■ Input material:
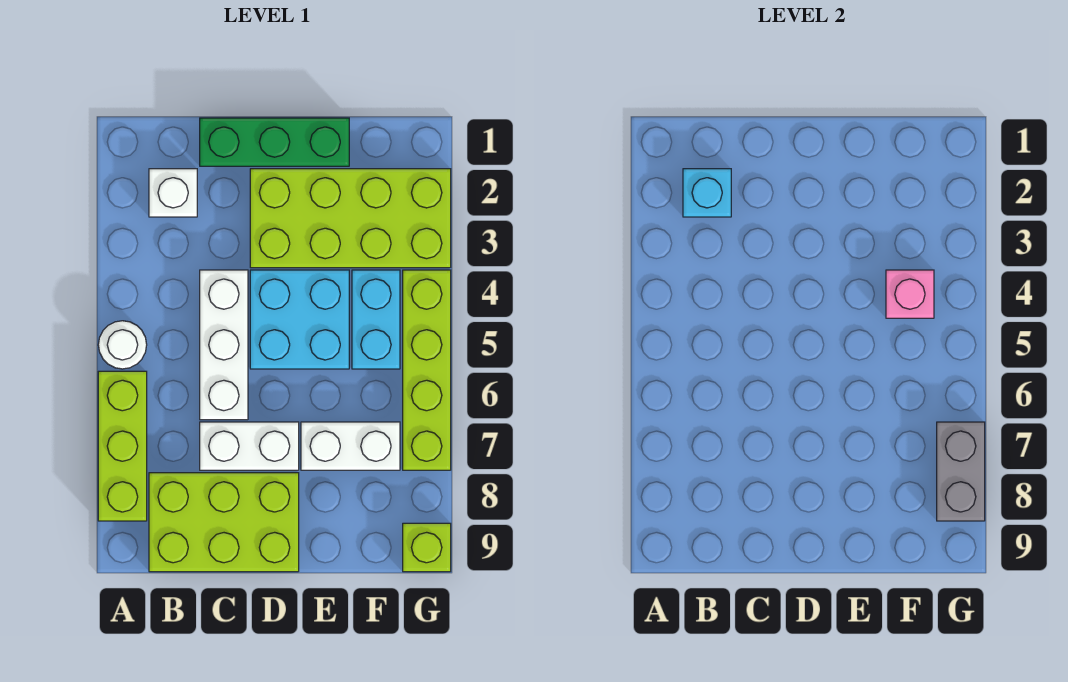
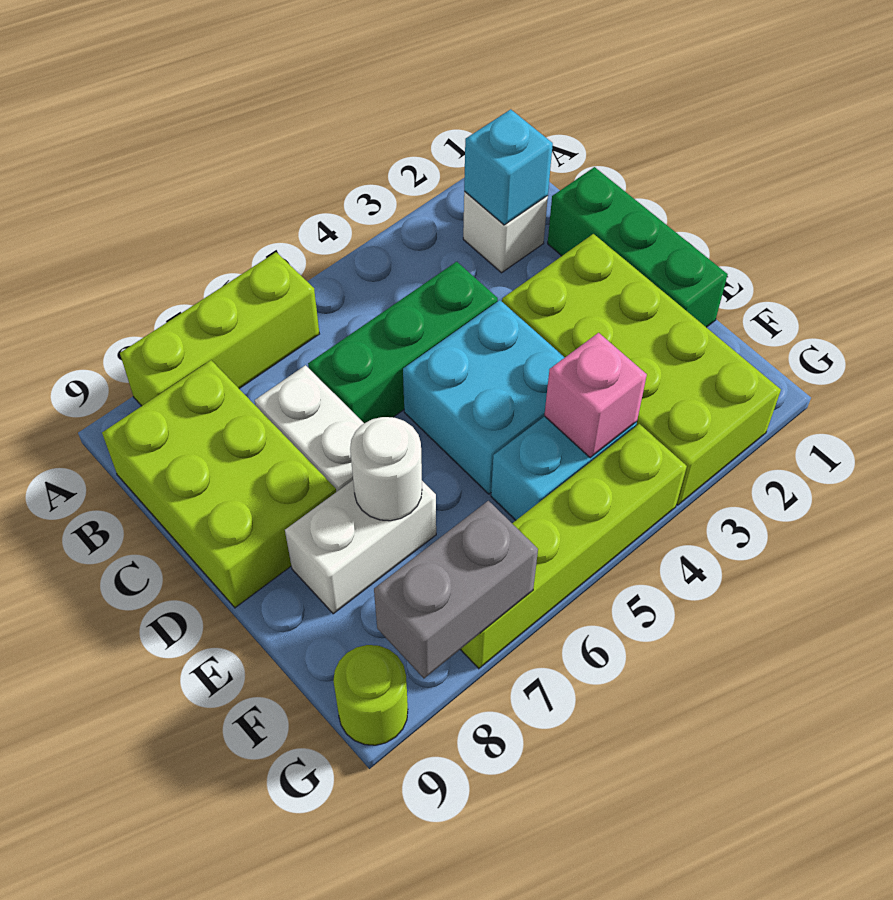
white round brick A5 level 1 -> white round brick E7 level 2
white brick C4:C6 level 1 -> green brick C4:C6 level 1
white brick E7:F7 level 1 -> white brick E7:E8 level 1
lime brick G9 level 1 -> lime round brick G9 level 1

--

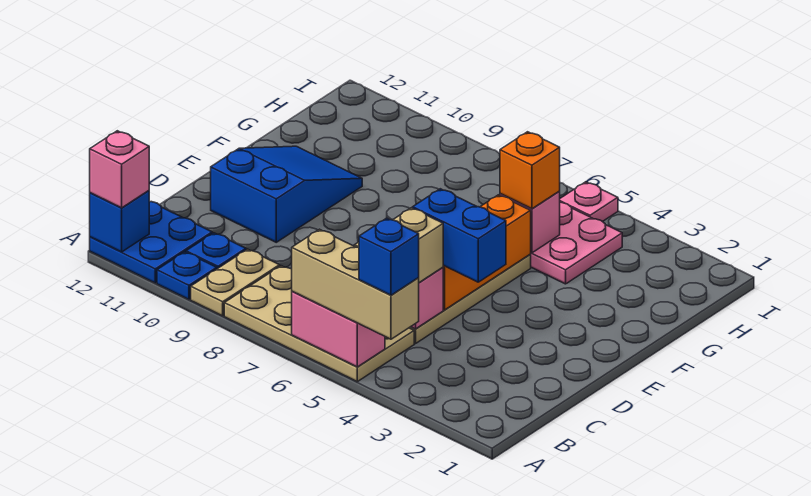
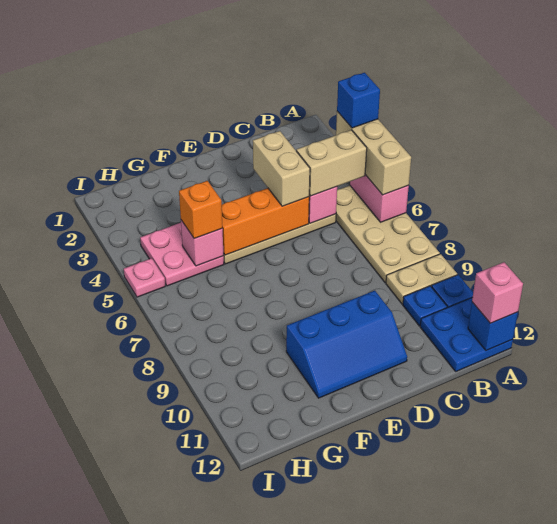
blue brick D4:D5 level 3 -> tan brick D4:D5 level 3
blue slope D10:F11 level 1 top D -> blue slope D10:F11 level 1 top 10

■ Try it: Scan the listing above for the line that has "white round brick A5", then copy exactly from that line through the line that has "lime brick G9".

■ Answer space:
white round brick A5 level 1 -> white round brick E7 level 2
white brick C4:C6 level 1 -> green brick C4:C6 level 1
white brick E7:F7 level 1 -> white brick E7:E8 level 1
lime brick G9 level 1 -> lime round brick G9 level 1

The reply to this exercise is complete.